### What is needed
Keeping each word and mark in place, write out the full listing once more.
+===+
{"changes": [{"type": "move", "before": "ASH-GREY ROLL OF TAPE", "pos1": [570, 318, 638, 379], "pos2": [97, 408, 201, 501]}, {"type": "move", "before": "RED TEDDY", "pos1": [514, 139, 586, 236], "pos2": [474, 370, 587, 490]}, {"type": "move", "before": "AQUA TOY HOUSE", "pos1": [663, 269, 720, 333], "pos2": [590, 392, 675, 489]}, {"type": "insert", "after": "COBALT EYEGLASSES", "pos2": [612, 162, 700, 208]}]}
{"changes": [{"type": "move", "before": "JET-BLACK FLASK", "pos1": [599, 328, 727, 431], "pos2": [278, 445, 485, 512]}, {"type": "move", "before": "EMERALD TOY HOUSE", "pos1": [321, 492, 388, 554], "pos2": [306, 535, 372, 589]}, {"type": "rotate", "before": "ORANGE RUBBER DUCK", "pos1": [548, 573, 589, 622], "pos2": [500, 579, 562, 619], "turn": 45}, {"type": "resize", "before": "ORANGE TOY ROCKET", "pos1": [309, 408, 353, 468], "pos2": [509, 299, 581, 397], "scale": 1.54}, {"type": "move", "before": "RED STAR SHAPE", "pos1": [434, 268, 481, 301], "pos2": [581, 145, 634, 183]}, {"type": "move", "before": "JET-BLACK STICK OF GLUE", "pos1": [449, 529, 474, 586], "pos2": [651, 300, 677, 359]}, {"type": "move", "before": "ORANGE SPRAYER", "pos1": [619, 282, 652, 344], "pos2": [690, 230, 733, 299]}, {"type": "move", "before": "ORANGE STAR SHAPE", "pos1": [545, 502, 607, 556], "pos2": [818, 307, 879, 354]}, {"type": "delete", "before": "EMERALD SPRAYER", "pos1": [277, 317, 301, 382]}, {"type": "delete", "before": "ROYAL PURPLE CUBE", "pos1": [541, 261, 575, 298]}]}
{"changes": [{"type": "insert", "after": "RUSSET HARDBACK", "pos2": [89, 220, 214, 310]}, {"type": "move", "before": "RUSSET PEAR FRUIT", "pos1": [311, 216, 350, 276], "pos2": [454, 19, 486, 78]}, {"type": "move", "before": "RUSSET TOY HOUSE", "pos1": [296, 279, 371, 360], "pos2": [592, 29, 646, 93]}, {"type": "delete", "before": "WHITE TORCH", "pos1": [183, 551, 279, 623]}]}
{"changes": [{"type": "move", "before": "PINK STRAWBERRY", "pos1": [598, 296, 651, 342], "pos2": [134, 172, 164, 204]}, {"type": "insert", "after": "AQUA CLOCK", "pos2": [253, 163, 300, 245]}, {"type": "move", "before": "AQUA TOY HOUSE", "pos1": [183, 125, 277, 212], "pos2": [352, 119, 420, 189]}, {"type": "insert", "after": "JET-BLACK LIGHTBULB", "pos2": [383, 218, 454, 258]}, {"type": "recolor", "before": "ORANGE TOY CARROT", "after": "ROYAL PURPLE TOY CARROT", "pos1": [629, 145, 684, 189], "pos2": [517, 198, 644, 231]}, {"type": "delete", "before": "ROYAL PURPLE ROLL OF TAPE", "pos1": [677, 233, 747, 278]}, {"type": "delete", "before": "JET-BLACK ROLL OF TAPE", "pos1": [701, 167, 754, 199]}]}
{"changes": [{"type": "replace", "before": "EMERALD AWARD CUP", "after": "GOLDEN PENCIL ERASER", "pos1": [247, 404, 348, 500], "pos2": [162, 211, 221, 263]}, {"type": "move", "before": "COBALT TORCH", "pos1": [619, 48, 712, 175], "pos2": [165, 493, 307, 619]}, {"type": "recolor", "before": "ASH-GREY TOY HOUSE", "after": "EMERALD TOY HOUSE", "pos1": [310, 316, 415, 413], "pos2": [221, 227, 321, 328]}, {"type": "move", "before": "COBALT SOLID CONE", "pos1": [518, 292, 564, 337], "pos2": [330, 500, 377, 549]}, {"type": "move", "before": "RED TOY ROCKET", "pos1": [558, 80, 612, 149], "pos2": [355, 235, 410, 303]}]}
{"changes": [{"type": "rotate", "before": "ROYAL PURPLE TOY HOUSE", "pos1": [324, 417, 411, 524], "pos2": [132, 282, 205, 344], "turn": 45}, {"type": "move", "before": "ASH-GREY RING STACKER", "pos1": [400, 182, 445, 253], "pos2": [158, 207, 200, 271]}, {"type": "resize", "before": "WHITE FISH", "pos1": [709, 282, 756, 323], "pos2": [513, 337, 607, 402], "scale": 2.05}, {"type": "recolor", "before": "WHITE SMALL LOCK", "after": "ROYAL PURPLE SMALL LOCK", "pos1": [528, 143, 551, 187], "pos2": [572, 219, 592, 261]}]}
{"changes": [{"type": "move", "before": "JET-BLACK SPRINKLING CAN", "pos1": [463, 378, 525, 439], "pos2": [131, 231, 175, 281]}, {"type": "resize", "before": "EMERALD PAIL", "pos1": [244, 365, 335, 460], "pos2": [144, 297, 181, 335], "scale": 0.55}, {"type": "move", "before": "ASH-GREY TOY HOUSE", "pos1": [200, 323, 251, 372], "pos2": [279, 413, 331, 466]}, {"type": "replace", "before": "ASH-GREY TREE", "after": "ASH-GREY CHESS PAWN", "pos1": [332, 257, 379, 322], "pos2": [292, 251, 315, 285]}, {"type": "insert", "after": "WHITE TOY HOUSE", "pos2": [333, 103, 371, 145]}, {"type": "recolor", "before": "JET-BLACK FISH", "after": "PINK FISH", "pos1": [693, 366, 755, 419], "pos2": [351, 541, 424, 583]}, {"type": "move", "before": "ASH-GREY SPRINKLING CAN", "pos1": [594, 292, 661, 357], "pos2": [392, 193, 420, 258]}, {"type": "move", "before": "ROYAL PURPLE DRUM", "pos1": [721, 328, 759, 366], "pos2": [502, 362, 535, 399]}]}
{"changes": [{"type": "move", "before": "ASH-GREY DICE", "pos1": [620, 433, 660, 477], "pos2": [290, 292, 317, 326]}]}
+===+
### Output of the task
{"changes": [{"type": "move", "before": "ASH-GREY ROLL OF TAPE", "pos1": [570, 318, 638, 379], "pos2": [97, 408, 201, 501]}, {"type": "move", "before": "RED TEDDY", "pos1": [514, 139, 586, 236], "pos2": [474, 370, 587, 490]}, {"type": "move", "before": "AQUA TOY HOUSE", "pos1": [663, 269, 720, 333], "pos2": [590, 392, 675, 489]}, {"type": "insert", "after": "COBALT EYEGLASSES", "pos2": [612, 162, 700, 208]}]}
{"changes": [{"type": "move", "before": "JET-BLACK FLASK", "pos1": [599, 328, 727, 431], "pos2": [278, 445, 485, 512]}, {"type": "move", "before": "EMERALD TOY HOUSE", "pos1": [321, 492, 388, 554], "pos2": [306, 535, 372, 589]}, {"type": "rotate", "before": "ORANGE RUBBER DUCK", "pos1": [548, 573, 589, 622], "pos2": [500, 579, 562, 619], "turn": 45}, {"type": "resize", "before": "ORANGE TOY ROCKET", "pos1": [309, 408, 353, 468], "pos2": [509, 299, 581, 397], "scale": 1.54}, {"type": "move", "before": "RED STAR SHAPE", "pos1": [434, 268, 481, 301], "pos2": [581, 145, 634, 183]}, {"type": "move", "before": "JET-BLACK STICK OF GLUE", "pos1": [449, 529, 474, 586], "pos2": [651, 300, 677, 359]}, {"type": "move", "before": "ORANGE SPRAYER", "pos1": [619, 282, 652, 344], "pos2": [690, 230, 733, 299]}, {"type": "move", "before": "ORANGE STAR SHAPE", "pos1": [545, 502, 607, 556], "pos2": [818, 307, 879, 354]}, {"type": "delete", "before": "EMERALD SPRAYER", "pos1": [277, 317, 301, 382]}, {"type": "delete", "before": "ROYAL PURPLE CUBE", "pos1": [541, 261, 575, 298]}]}
{"changes": [{"type": "insert", "after": "RUSSET HARDBACK", "pos2": [89, 220, 214, 310]}, {"type": "move", "before": "RUSSET PEAR FRUIT", "pos1": [311, 216, 350, 276], "pos2": [454, 19, 486, 78]}, {"type": "move", "before": "RUSSET TOY HOUSE", "pos1": [296, 279, 371, 360], "pos2": [592, 29, 646, 93]}, {"type": "delete", "before": "WHITE TORCH", "pos1": [183, 551, 279, 623]}]}
{"changes": [{"type": "move", "before": "PINK STRAWBERRY", "pos1": [598, 296, 651, 342], "pos2": [134, 172, 164, 204]}, {"type": "insert", "after": "AQUA CLOCK", "pos2": [253, 163, 300, 245]}, {"type": "move", "before": "AQUA TOY HOUSE", "pos1": [183, 125, 277, 212], "pos2": [352, 119, 420, 189]}, {"type": "insert", "after": "JET-BLACK LIGHTBULB", "pos2": [383, 218, 454, 258]}, {"type": "recolor", "before": "ORANGE TOY CARROT", "after": "ROYAL PURPLE TOY CARROT", "pos1": [629, 145, 684, 189], "pos2": [517, 198, 644, 231]}, {"type": "delete", "before": "ROYAL PURPLE ROLL OF TAPE", "pos1": [677, 233, 747, 278]}, {"type": "delete", "before": "JET-BLACK ROLL OF TAPE", "pos1": [701, 167, 754, 199]}]}
{"changes": [{"type": "replace", "before": "EMERALD AWARD CUP", "after": "GOLDEN PENCIL ERASER", "pos1": [247, 404, 348, 500], "pos2": [162, 211, 221, 263]}, {"type": "move", "before": "COBALT TORCH", "pos1": [619, 48, 712, 175], "pos2": [165, 493, 307, 619]}, {"type": "recolor", "before": "ASH-GREY TOY HOUSE", "after": "EMERALD TOY HOUSE", "pos1": [310, 316, 415, 413], "pos2": [221, 227, 321, 328]}, {"type": "move", "before": "COBALT SOLID CONE", "pos1": [518, 292, 564, 337], "pos2": [330, 500, 377, 549]}, {"type": "move", "before": "RED TOY ROCKET", "pos1": [558, 80, 612, 149], "pos2": [355, 235, 410, 303]}]}
{"changes": [{"type": "rotate", "before": "ROYAL PURPLE TOY HOUSE", "pos1": [324, 417, 411, 524], "pos2": [132, 282, 205, 344], "turn": 45}, {"type": "move", "before": "ASH-GREY RING STACKER", "pos1": [400, 182, 445, 253], "pos2": [158, 207, 200, 271]}, {"type": "resize", "before": "WHITE FISH", "pos1": [709, 282, 756, 323], "pos2": [513, 337, 607, 402], "scale": 2.05}, {"type": "recolor", "before": "WHITE SMALL LOCK", "after": "ROYAL PURPLE SMALL LOCK", "pos1": [528, 143, 551, 187], "pos2": [572, 219, 592, 261]}]}
{"changes": [{"type": "move", "before": "JET-BLACK SPRINKLING CAN", "pos1": [463, 378, 525, 439], "pos2": [131, 231, 175, 281]}, {"type": "resize", "before": "EMERALD PAIL", "pos1": [244, 365, 335, 460], "pos2": [144, 297, 181, 335], "scale": 0.55}, {"type": "move", "before": "ASH-GREY TOY HOUSE", "pos1": [200, 323, 251, 372], "pos2": [279, 413, 331, 466]}, {"type": "replace", "before": "ASH-GREY TREE", "after": "ASH-GREY CHESS PAWN", "pos1": [332, 257, 379, 322], "pos2": [292, 251, 315, 285]}, {"type": "insert", "after": "WHITE TOY HOUSE", "pos2": [333, 103, 371, 145]}, {"type": "recolor", "before": "JET-BLACK FISH", "after": "PINK FISH", "pos1": [693, 366, 755, 419], "pos2": [351, 541, 424, 583]}, {"type": "move", "before": "ASH-GREY SPRINKLING CAN", "pos1": [594, 292, 661, 357], "pos2": [392, 193, 420, 258]}, {"type": "move", "before": "ROYAL PURPLE DRUM", "pos1": [721, 328, 759, 366], "pos2": [502, 362, 535, 399]}]}
{"changes": [{"type": "move", "before": "ASH-GREY DICE", "pos1": [620, 433, 660, 477], "pos2": [290, 292, 317, 326]}]}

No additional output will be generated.